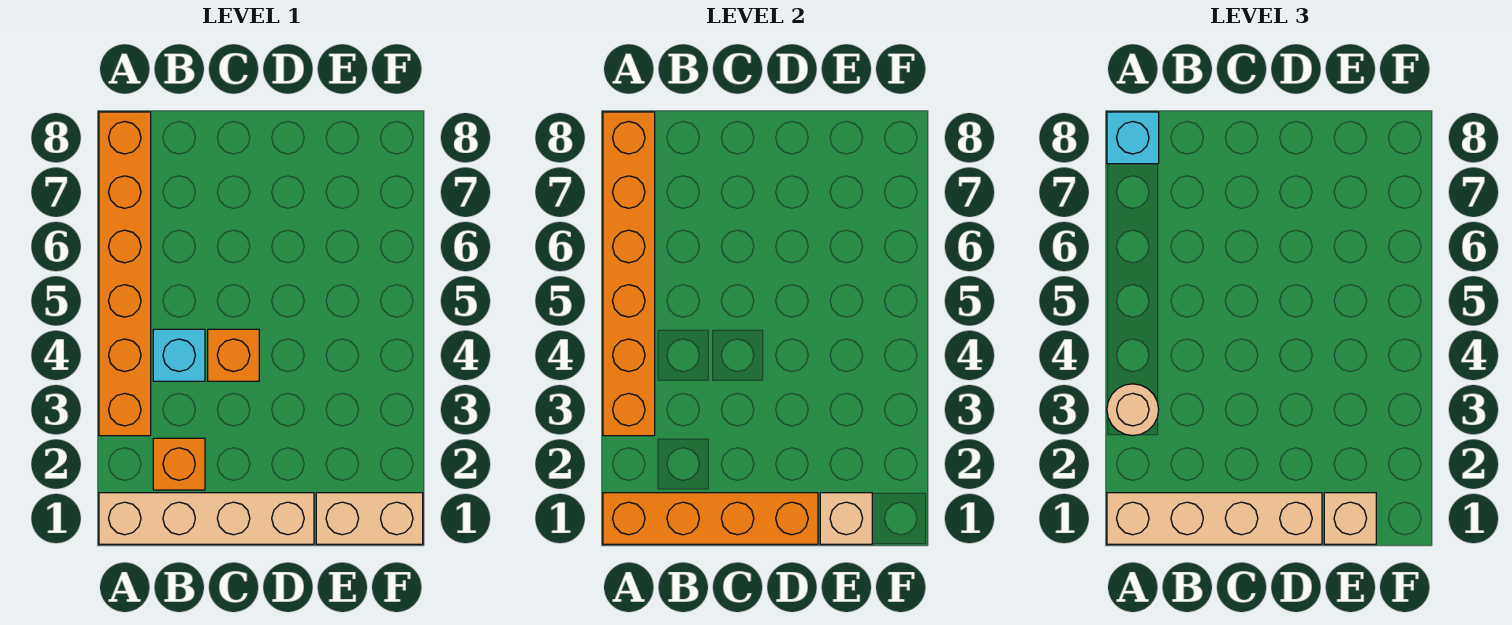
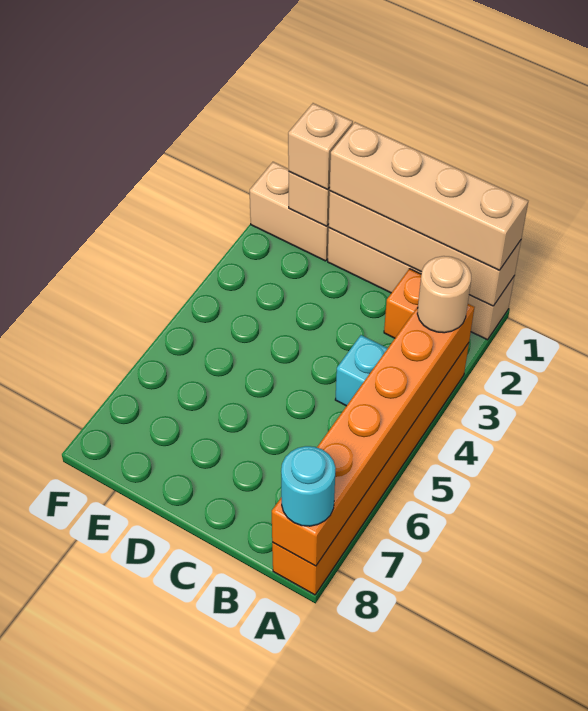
orange brick A1:D1 level 2 -> tan brick A1:D1 level 2
cyan brick A8 level 3 -> cyan round brick A8 level 3
orange brick C4 level 1 -> none

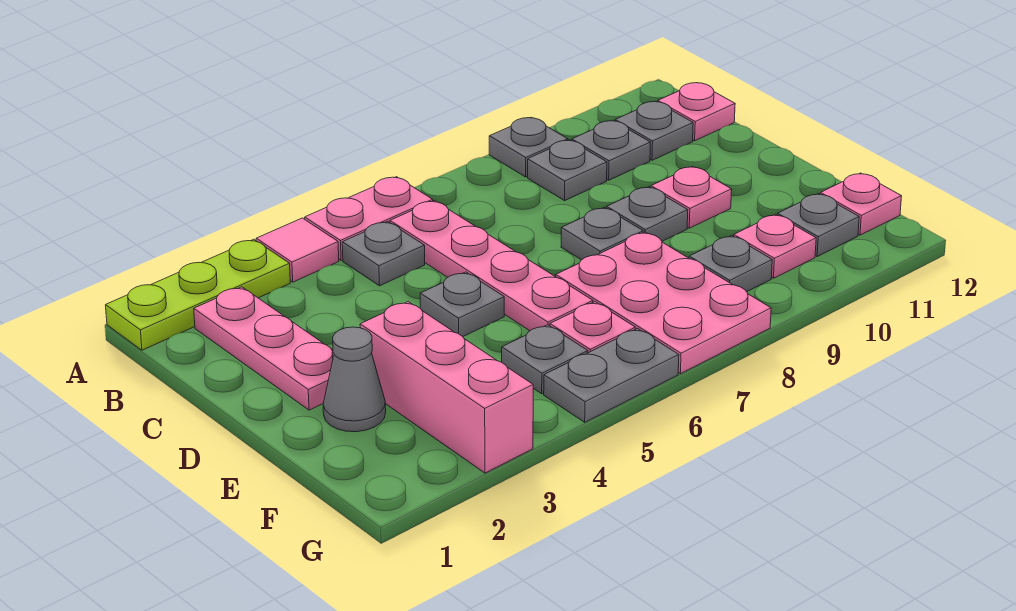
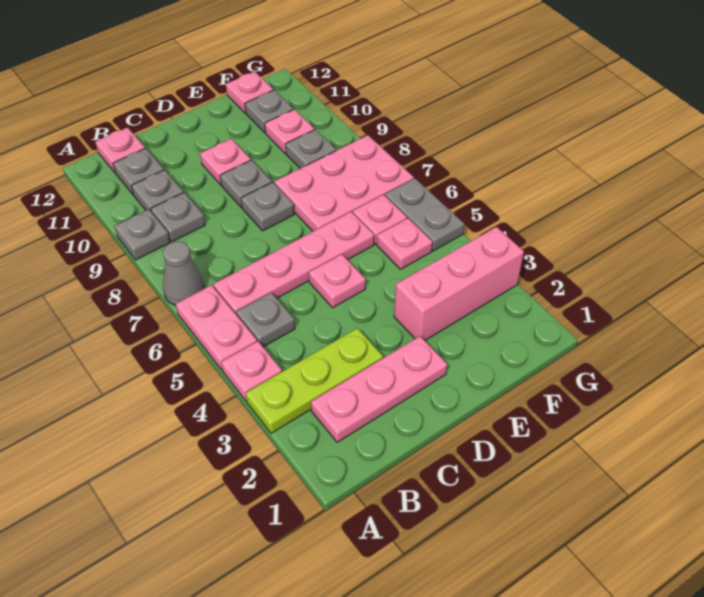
lime plate A1:A3 level 1 -> lime plate A3:C3 level 1
pink tile A4 level 1 -> pink plate A4 level 1
grey plate D5 level 1 -> pink plate D5 level 1
grey cone E2 level 1 -> grey cone A7 level 1
grey plate F5 level 1 -> pink plate F5 level 1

- THE PROBLEM:
Search the entries for the string "grey" and return each line where it turns up.

- RESULT OF THIS EXERCISE:
grey plate D5 level 1 -> pink plate D5 level 1
grey cone E2 level 1 -> grey cone A7 level 1
grey plate F5 level 1 -> pink plate F5 level 1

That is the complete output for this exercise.